Try it >> Provide again, from the entries below, every line from the one containing "(414, 251) = (854, 437): purple" through the one containing "(590, 354) = (680, 307): none", exactly as written, and no other line.

#####

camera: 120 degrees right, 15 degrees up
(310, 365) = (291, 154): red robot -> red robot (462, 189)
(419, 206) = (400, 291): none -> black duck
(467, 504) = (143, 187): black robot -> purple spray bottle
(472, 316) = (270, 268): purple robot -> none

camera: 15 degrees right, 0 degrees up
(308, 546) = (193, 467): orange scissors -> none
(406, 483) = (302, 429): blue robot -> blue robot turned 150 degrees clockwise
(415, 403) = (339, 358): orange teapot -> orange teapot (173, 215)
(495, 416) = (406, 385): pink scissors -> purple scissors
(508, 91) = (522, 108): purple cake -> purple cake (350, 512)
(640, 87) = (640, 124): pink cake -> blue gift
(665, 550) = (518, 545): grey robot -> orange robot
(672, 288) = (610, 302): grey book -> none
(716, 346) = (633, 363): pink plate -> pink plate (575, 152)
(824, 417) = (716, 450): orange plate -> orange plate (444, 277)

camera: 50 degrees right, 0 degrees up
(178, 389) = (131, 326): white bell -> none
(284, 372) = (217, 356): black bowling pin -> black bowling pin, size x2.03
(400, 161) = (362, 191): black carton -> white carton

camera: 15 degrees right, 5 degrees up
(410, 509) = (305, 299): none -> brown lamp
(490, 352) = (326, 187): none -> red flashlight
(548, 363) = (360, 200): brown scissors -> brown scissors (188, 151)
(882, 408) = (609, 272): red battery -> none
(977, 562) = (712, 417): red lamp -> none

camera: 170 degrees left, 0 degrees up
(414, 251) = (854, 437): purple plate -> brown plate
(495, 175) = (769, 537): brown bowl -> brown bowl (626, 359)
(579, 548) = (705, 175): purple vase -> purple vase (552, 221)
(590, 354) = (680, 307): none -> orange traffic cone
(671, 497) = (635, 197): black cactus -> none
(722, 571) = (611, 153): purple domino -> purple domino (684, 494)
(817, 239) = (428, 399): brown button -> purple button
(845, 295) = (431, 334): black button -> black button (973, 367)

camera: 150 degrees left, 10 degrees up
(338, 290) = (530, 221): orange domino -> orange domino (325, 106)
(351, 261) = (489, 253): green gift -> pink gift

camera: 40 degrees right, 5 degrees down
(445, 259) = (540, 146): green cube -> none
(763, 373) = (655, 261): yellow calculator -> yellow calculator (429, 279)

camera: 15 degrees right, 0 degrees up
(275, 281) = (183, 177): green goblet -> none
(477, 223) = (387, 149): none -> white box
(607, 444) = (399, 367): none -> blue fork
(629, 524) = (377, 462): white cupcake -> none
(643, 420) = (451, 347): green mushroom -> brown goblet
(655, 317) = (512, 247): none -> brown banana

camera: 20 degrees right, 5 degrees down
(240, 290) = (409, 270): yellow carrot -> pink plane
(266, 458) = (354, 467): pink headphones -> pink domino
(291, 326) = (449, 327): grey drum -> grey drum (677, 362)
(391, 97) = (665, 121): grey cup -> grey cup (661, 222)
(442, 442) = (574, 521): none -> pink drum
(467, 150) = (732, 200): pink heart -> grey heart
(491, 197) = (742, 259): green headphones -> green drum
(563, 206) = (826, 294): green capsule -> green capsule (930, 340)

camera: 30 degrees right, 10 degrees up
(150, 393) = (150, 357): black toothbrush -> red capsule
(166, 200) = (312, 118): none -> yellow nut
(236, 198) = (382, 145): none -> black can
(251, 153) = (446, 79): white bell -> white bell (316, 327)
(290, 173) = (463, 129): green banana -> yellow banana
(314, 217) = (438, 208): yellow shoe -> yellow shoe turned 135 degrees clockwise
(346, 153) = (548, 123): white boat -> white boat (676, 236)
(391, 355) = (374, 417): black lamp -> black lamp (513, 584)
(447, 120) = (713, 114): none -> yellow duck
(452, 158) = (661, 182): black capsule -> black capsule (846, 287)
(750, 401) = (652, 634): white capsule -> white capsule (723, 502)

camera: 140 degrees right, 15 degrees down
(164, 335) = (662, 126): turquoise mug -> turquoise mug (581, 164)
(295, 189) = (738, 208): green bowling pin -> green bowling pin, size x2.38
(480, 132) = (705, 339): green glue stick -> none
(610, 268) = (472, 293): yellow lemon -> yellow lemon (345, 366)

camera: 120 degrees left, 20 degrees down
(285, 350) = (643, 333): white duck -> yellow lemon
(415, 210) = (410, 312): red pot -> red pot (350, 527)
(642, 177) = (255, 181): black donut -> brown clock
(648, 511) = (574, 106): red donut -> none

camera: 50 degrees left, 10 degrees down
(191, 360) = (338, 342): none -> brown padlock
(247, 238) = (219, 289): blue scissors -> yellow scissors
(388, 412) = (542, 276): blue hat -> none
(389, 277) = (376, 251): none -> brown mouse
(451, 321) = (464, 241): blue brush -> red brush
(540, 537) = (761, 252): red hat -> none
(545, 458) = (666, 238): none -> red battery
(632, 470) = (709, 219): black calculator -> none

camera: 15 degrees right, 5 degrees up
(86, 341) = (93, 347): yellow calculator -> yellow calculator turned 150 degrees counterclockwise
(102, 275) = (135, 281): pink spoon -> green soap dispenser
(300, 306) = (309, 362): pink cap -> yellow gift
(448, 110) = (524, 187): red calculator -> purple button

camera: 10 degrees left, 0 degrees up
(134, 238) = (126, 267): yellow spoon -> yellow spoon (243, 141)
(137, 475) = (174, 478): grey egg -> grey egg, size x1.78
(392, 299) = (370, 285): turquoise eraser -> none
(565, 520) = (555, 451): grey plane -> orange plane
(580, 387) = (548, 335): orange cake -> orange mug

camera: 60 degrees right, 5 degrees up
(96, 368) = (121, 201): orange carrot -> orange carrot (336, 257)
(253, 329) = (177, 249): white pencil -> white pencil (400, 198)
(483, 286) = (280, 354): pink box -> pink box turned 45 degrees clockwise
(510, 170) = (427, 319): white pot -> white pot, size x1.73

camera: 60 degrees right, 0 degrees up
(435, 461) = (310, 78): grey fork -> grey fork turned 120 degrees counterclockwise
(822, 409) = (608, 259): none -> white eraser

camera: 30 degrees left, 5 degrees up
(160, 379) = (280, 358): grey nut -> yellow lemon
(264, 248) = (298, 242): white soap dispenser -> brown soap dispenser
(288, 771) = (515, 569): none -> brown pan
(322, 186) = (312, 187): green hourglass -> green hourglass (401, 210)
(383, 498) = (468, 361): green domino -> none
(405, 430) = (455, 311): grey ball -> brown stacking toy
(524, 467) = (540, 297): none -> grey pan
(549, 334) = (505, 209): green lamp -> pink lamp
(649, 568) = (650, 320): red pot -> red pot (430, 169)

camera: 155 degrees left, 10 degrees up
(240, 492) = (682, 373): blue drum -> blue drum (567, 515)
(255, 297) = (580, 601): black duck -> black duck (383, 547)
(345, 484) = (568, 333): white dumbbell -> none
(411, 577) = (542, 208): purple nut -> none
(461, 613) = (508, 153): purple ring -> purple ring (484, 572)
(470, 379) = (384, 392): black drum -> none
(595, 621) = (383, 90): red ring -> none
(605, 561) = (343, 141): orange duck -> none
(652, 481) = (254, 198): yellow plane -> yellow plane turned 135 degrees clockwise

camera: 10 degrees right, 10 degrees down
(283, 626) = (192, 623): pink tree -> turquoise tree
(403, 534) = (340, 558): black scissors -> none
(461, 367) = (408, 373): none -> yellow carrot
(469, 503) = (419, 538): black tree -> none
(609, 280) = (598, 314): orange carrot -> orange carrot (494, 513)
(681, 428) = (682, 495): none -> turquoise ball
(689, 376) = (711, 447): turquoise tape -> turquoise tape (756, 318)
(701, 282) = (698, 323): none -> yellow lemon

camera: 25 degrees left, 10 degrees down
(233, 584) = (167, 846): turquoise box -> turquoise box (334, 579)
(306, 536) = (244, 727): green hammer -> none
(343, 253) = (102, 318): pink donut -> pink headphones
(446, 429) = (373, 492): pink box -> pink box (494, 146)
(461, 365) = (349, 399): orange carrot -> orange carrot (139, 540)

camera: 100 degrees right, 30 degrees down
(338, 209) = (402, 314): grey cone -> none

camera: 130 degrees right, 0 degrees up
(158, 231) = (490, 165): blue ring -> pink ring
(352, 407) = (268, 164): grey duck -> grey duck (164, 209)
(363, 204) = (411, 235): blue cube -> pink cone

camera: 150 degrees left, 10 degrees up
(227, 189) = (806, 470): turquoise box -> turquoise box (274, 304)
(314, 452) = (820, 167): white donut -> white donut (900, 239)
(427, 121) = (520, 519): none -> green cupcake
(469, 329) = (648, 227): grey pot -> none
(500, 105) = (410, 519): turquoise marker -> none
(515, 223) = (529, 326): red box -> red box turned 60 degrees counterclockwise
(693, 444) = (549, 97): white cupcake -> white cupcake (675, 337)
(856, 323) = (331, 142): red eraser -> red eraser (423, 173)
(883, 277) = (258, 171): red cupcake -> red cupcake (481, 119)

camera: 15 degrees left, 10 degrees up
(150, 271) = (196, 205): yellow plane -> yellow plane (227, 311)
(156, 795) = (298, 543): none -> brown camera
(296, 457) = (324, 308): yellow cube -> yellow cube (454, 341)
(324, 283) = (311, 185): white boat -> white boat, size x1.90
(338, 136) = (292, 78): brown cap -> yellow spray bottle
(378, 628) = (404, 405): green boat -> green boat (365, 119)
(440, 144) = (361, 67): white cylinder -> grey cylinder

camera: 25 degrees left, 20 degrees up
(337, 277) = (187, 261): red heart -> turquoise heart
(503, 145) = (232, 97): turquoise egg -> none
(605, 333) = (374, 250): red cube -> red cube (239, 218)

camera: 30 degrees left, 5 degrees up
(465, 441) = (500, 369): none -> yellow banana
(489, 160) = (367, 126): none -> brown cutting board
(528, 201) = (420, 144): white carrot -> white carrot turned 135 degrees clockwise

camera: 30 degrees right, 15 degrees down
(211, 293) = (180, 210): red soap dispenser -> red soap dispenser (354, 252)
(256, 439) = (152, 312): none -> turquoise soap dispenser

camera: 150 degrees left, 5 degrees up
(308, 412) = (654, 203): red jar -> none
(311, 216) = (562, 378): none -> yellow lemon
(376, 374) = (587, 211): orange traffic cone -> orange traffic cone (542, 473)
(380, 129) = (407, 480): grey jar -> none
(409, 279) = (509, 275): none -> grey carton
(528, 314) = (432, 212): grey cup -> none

#####

Your solution >>
(414, 251) = (854, 437): purple plate -> brown plate
(495, 175) = (769, 537): brown bowl -> brown bowl (626, 359)
(579, 548) = (705, 175): purple vase -> purple vase (552, 221)
(590, 354) = (680, 307): none -> orange traffic cone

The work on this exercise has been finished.